Recast the rows below as a Markdown table with two columns, "No." for the row number and "Line" for the line itself, skipping any blank lines. Leave the pictures out of the table.

···

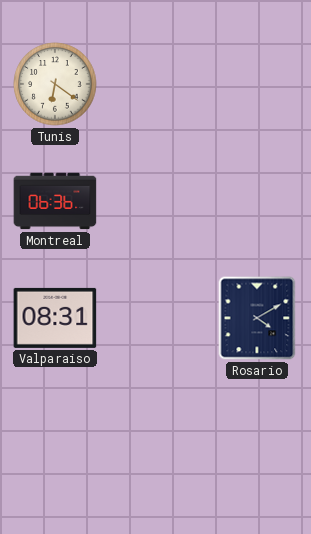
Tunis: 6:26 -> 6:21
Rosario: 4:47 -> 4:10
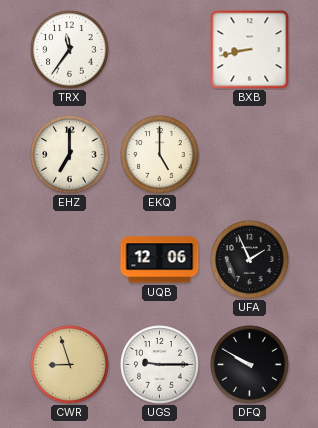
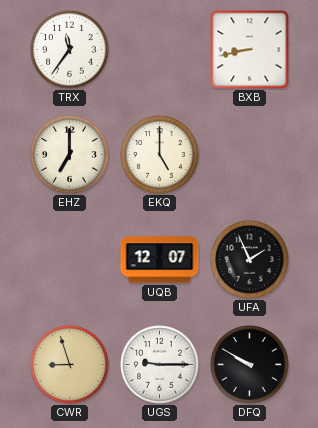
UQB: 12:06 -> 12:07
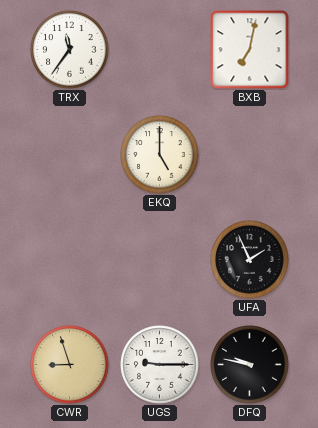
BXB: 8:43 -> 7:02
EHZ: 7:00 -> none
UQB: 12:07 -> none
DFQ: 9:50 -> 9:47
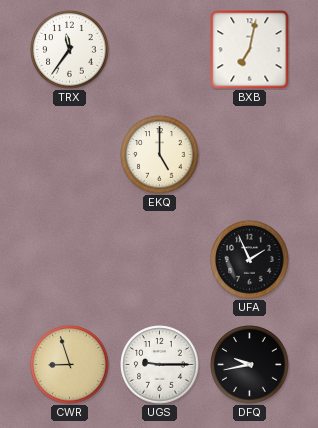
DFQ: 9:47 -> 9:43
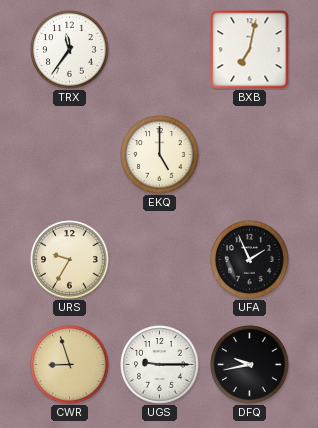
URS: none -> 9:35
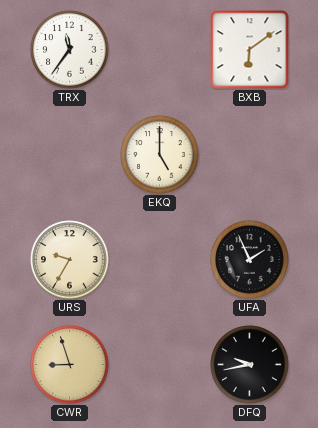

···

Reply to the task —
| No. | Line |
|---|---|
| 1 | Tunis: 6:26 -> 6:21 |
| 2 | Rosario: 4:47 -> 4:10 |
| 3 | UQB: 12:06 -> 12:07 |
| 4 | BXB: 8:43 -> 7:02 |
| 5 | EHZ: 7:00 -> none |
| 6 | UQB: 12:07 -> none |
| 7 | DFQ: 9:50 -> 9:47 |
| 8 | DFQ: 9:47 -> 9:43 |
| 9 | URS: none -> 9:35 |